AIM OF THE TASK ->
Copy each line in the data that includes the word "camera".

MATERIAL FOR THE TASK ->

------------------------------------

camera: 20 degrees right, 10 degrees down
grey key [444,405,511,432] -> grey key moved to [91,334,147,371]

------------------------------------

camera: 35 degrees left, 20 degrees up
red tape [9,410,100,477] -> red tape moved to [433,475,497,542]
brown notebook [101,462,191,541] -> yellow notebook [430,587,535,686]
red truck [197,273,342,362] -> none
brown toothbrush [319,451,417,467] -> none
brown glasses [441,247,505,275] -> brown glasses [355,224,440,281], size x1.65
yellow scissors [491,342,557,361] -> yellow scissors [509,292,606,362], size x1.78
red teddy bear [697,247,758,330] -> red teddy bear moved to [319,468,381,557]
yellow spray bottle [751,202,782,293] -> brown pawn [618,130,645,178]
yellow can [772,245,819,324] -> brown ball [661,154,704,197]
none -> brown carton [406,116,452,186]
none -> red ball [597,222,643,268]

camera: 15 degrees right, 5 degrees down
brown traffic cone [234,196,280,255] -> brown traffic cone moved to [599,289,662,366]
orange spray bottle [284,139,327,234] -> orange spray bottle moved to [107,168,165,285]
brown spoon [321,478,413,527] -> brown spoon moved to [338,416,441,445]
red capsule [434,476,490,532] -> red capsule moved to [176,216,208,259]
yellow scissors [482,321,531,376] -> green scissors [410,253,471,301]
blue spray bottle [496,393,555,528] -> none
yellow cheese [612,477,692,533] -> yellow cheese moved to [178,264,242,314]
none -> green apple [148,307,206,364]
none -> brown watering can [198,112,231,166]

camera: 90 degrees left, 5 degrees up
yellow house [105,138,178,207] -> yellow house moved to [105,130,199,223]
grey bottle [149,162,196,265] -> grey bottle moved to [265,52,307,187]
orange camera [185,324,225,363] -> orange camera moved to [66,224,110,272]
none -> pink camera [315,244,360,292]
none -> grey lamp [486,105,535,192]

------------------------------------

YOUR SOLUTION ->
camera: 20 degrees right, 10 degrees down
camera: 35 degrees left, 20 degrees up
camera: 15 degrees right, 5 degrees down
camera: 90 degrees left, 5 degrees up
orange camera [185,324,225,363] -> orange camera moved to [66,224,110,272]
none -> pink camera [315,244,360,292]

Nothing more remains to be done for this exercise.